··· Stored data ···
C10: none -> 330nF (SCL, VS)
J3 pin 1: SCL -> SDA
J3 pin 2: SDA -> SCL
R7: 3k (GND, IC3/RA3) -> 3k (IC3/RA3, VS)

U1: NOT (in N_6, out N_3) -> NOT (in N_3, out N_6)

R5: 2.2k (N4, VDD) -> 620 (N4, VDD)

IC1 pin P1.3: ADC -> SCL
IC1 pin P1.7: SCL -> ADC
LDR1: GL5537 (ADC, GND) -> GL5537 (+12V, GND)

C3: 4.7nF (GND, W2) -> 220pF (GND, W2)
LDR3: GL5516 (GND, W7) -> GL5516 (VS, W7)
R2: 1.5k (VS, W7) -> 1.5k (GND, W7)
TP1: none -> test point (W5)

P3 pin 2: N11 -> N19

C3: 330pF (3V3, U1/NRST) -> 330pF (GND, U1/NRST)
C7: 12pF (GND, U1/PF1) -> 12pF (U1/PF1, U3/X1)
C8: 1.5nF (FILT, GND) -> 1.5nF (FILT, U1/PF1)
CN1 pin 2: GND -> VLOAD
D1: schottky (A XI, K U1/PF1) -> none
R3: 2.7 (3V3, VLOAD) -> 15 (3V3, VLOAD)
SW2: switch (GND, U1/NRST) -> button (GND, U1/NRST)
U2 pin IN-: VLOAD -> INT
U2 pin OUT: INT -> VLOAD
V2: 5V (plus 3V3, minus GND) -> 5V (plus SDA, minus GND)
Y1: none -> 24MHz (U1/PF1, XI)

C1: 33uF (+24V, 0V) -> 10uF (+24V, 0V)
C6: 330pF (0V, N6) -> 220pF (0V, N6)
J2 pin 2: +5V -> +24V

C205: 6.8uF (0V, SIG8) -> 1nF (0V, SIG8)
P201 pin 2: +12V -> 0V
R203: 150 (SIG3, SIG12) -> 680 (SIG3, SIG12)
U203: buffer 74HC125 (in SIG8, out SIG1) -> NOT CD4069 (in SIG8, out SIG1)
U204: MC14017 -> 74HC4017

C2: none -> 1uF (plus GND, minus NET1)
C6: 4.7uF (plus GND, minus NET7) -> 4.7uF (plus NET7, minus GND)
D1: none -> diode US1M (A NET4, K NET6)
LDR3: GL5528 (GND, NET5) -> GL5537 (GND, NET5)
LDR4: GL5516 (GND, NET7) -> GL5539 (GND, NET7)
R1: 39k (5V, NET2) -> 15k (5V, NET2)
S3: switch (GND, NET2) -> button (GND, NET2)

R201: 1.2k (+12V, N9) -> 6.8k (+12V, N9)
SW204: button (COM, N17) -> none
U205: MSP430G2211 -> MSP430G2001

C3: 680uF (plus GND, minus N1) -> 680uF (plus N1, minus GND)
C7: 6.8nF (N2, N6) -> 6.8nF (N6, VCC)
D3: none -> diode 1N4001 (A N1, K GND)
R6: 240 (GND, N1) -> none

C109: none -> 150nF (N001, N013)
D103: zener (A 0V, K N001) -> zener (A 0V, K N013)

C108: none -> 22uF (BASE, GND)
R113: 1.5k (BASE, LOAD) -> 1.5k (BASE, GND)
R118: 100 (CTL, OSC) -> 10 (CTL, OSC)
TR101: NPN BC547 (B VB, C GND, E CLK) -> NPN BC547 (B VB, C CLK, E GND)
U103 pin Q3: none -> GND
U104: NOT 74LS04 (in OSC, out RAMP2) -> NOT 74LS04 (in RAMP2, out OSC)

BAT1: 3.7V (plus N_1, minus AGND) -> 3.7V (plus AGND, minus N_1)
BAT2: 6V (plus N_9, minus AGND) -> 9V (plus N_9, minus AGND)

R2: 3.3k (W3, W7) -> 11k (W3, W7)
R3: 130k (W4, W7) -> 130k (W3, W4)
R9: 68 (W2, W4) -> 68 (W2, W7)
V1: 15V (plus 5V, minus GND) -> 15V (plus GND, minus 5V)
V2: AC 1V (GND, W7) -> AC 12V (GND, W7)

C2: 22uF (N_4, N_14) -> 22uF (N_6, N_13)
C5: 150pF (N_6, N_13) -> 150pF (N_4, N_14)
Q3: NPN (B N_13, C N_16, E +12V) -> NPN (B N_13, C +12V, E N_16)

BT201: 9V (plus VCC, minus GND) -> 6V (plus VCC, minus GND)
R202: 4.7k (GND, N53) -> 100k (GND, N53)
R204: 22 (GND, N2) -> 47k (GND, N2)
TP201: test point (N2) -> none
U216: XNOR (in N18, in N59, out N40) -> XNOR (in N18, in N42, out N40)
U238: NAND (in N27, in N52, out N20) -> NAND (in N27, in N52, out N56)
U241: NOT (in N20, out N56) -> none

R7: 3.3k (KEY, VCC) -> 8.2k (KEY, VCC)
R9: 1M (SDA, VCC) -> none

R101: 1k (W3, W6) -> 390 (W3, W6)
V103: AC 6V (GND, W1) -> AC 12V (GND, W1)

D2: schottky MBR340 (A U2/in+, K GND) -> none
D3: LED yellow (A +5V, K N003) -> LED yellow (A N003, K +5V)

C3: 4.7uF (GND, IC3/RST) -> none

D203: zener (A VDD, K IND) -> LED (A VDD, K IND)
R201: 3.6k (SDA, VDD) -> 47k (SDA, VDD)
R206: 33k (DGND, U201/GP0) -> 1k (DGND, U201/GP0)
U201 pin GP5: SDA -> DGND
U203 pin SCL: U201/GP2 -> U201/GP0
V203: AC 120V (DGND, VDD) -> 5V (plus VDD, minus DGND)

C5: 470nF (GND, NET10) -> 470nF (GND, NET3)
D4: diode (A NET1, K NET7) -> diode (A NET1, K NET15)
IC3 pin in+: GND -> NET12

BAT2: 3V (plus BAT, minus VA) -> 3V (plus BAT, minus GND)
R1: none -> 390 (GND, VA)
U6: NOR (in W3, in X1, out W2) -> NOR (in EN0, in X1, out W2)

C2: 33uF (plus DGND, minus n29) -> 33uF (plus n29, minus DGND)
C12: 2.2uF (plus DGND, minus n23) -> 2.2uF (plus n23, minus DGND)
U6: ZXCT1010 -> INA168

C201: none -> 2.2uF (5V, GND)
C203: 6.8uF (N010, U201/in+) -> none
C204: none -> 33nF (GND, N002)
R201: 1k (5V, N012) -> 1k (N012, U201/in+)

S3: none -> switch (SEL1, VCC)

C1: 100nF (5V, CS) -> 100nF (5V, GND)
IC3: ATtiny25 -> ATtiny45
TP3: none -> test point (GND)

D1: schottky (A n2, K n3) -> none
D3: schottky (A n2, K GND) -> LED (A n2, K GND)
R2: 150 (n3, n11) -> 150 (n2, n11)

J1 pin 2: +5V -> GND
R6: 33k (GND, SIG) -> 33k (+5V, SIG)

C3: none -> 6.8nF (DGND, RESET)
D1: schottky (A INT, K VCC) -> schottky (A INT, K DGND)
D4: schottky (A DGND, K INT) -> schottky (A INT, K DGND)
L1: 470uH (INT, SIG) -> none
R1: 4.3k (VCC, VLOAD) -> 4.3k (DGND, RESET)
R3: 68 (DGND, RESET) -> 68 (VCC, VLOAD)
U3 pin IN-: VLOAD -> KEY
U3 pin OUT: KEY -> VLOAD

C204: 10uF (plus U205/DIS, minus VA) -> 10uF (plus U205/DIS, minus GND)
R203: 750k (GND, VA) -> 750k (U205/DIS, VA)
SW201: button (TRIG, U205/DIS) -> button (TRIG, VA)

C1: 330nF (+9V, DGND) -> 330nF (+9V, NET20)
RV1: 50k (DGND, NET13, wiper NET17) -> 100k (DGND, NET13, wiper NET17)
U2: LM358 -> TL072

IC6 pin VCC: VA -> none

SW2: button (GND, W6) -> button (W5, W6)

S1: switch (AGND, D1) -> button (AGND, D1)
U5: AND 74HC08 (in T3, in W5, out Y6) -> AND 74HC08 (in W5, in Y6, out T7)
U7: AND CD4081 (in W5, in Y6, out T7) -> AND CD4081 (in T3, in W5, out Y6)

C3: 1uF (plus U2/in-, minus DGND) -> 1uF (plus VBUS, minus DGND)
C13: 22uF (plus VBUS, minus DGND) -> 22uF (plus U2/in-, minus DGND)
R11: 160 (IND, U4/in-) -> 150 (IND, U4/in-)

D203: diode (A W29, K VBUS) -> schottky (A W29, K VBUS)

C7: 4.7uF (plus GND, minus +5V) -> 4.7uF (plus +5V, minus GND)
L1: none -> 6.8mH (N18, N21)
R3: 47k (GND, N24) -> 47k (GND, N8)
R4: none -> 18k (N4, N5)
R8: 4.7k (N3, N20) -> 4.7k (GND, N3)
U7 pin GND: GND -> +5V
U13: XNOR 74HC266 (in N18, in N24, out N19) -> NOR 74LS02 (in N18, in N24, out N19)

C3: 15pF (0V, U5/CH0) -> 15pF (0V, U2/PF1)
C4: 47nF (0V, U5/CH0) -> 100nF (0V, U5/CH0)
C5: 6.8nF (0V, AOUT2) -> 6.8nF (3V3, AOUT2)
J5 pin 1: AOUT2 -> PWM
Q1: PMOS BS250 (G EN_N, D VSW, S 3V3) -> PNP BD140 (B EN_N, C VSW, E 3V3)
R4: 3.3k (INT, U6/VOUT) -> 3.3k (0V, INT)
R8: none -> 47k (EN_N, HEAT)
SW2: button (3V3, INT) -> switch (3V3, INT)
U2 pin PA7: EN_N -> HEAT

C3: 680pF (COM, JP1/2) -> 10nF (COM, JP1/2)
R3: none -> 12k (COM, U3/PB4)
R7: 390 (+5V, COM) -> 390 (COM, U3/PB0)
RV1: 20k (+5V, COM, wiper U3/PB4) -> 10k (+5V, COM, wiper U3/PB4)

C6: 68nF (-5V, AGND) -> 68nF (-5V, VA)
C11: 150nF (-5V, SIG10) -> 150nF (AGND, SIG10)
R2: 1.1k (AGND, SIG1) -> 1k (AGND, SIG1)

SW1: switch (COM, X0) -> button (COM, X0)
···
= Aim of the exercise =
State how many lines in the records contain the string "RESET". Give the number with no words around it.

= Solution for this problem =
3